[Shape boundary coordinate data]

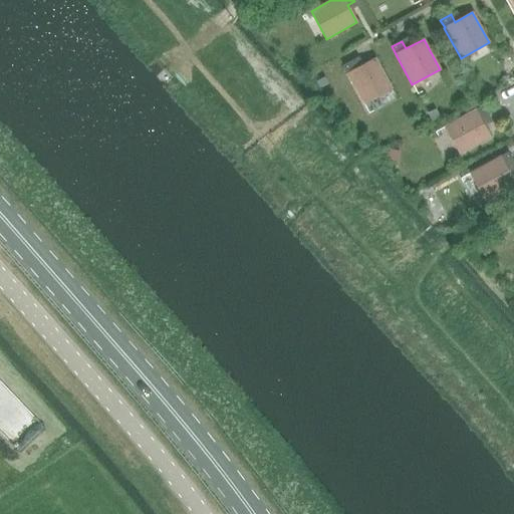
[(392,88),(374,59),(357,68),(353,60),(342,66),(347,73),(346,74),(363,104),(392,88)]
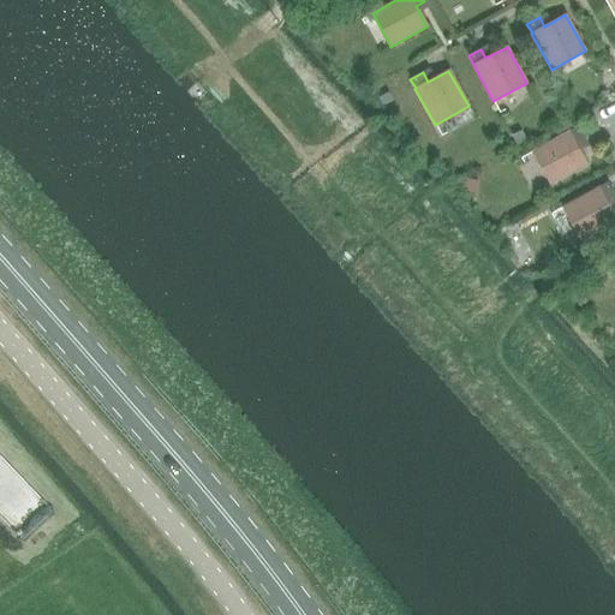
[(532,151),(550,185),(586,166),(575,144),(584,139),(578,127),(568,132),(532,151)]
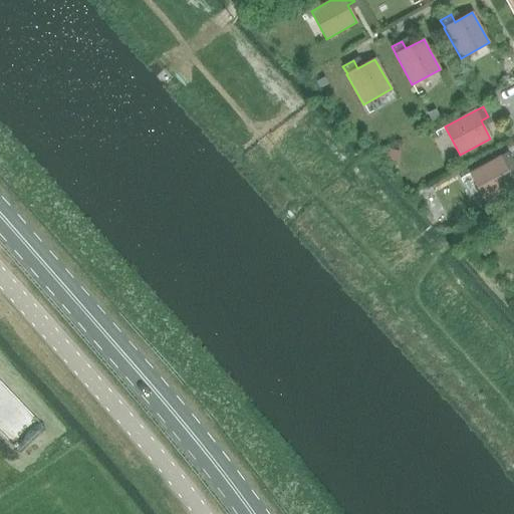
[(470,173),(481,194),(485,201),(513,185),(513,182),(506,168),(513,164),(508,153),(500,157),(470,173)]
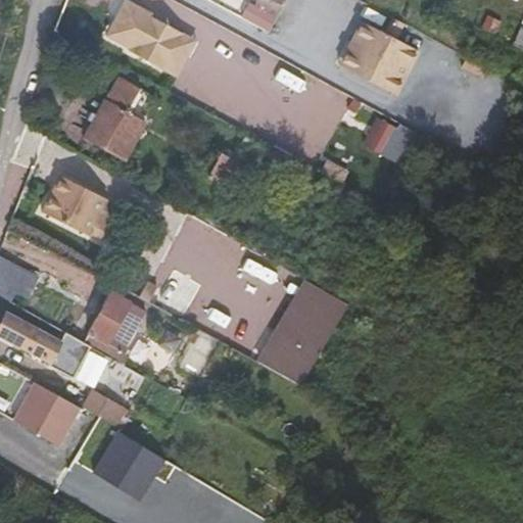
[(114,0),(108,0),(95,27),(99,29),(114,0)]
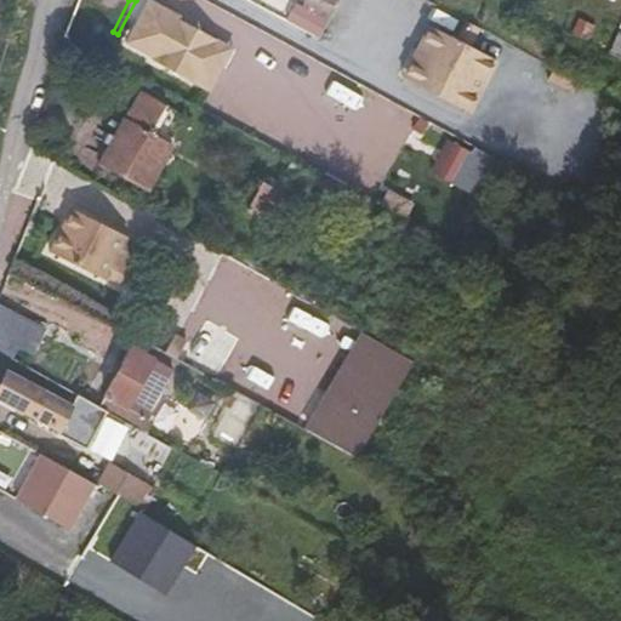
[(198,45),(208,27),(164,4),(165,0),(164,0),(136,0),(118,34),(138,49),(140,46),(193,78),(208,51),(198,45)]
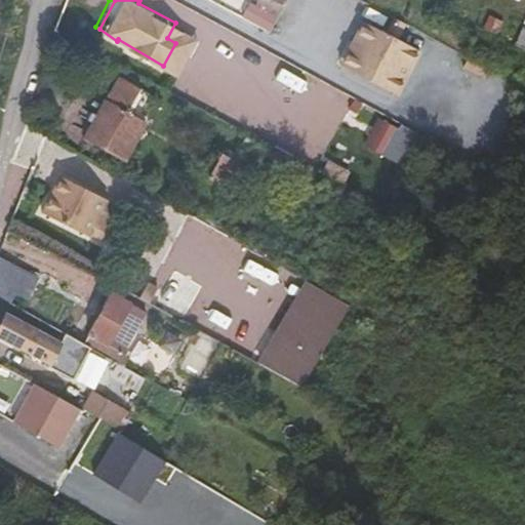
[(256,0),(254,6),(278,17),(286,0),(256,0)]
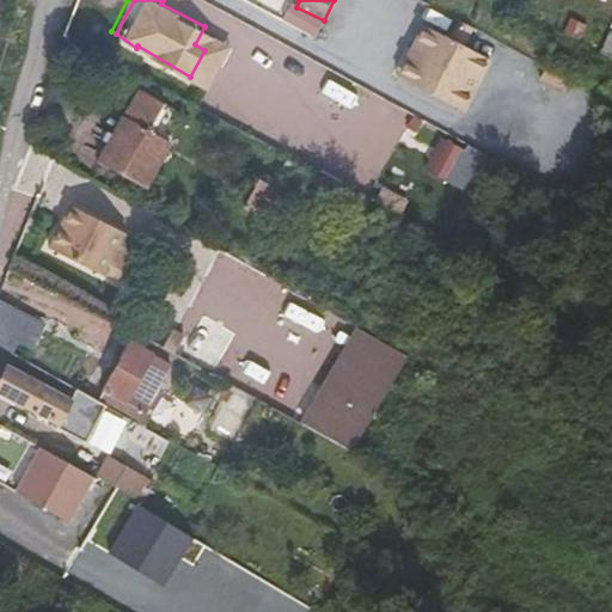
[(454,42),(428,28),(415,53),(420,55),(405,81),(458,110),(472,84),(477,86),(490,62),(465,48),(475,29),(465,23),(454,42)]
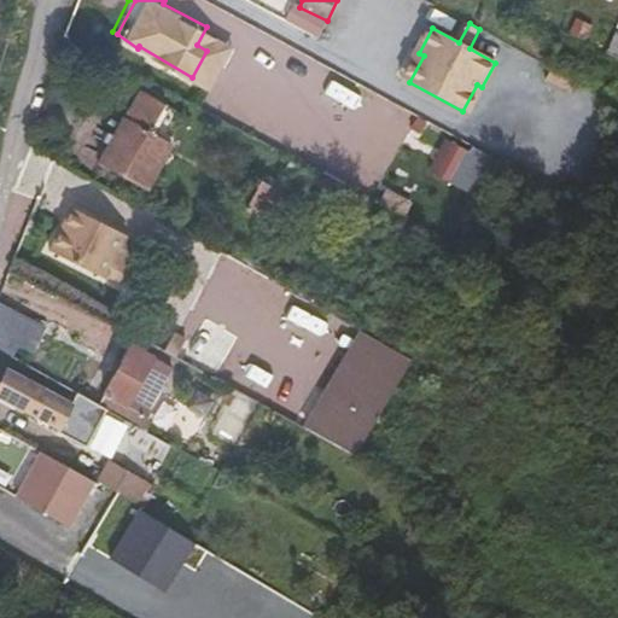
[(217,34),(207,27),(197,45),(207,51),(217,34)]
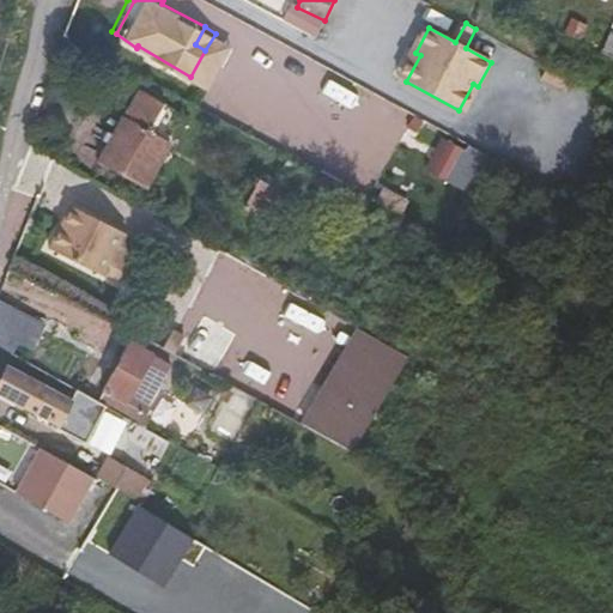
[(572,79),(548,67),(542,80),(565,92),(572,79)]
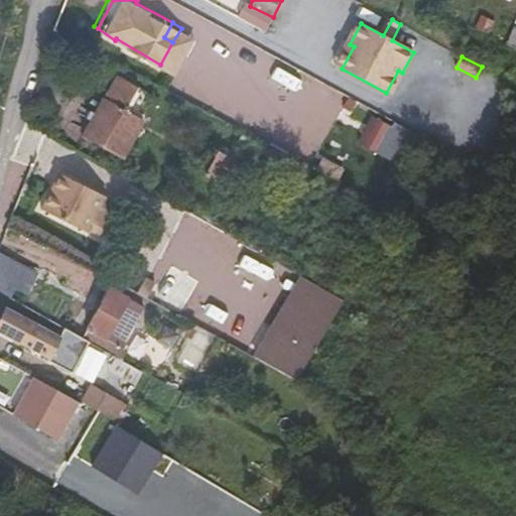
[(147,85),(117,63),(109,60),(96,82),(109,89),(82,134),(125,159),(147,120),(131,111),(147,85)]
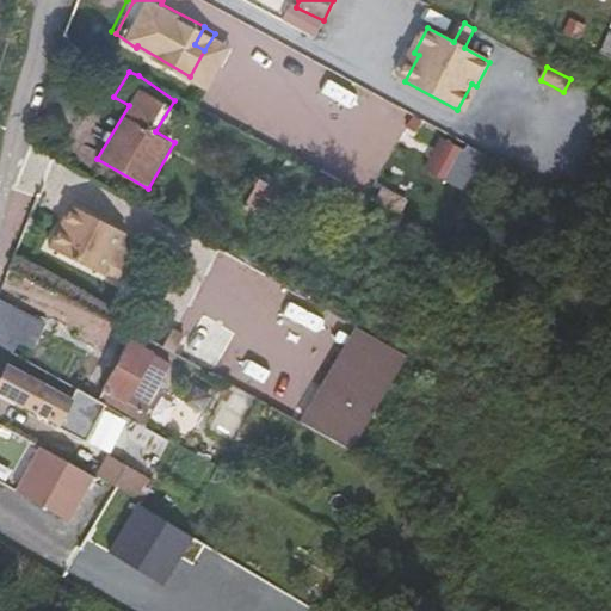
[(424,167),(448,181),(467,150),(442,136),(424,167)]
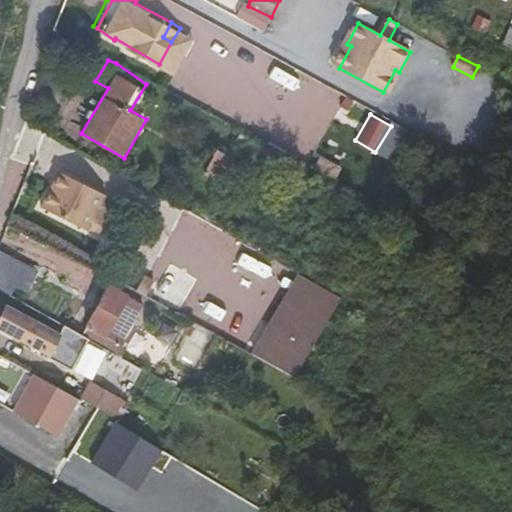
[(221,181),(233,159),(216,150),(203,171),(221,181)]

▶ [Your instructions] Pictures are to be left out when the lines from the one containing "[(572,79),(548,67),(542,80),(565,92),(572,79)]" through the end of the records above are repeated exactly; no other line is wanted.

▶ [Answer section]
[(572,79),(548,67),(542,80),(565,92),(572,79)]
[(147,85),(117,63),(109,60),(96,82),(109,89),(82,134),(125,159),(147,120),(131,111),(147,85)]
[(424,167),(448,181),(467,150),(442,136),(424,167)]
[(221,181),(233,159),(216,150),(203,171),(221,181)]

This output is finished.